====== Data in this exercise ======
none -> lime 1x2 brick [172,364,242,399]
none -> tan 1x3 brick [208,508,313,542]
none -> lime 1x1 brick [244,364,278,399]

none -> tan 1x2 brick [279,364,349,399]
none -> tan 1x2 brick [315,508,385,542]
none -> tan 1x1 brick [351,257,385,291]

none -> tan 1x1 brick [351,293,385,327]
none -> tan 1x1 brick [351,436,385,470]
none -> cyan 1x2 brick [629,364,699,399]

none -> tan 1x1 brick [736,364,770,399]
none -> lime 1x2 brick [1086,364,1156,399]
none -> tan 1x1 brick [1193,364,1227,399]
======
====== Data in this exercise ======
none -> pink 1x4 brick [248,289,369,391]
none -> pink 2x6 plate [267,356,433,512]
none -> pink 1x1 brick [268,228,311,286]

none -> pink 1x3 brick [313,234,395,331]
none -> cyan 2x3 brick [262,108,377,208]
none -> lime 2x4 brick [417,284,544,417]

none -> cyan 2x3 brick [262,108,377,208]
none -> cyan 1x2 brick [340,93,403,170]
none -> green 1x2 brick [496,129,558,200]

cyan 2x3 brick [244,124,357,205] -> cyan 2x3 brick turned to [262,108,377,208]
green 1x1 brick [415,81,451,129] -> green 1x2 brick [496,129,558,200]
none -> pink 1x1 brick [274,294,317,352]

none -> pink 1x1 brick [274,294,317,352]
======
- [Prompt]
Look above for the line with "none -> tan 1x2 brick [315,508,385,542]" and the line with "none -> tan 1x1 brick [1193,364,1227,399]". Write out those two lines and all the lines between them, exactly, and no others.

- [Response]
none -> tan 1x2 brick [315,508,385,542]
none -> tan 1x1 brick [351,257,385,291]

none -> tan 1x1 brick [351,293,385,327]
none -> tan 1x1 brick [351,436,385,470]
none -> cyan 1x2 brick [629,364,699,399]

none -> tan 1x1 brick [736,364,770,399]
none -> lime 1x2 brick [1086,364,1156,399]
none -> tan 1x1 brick [1193,364,1227,399]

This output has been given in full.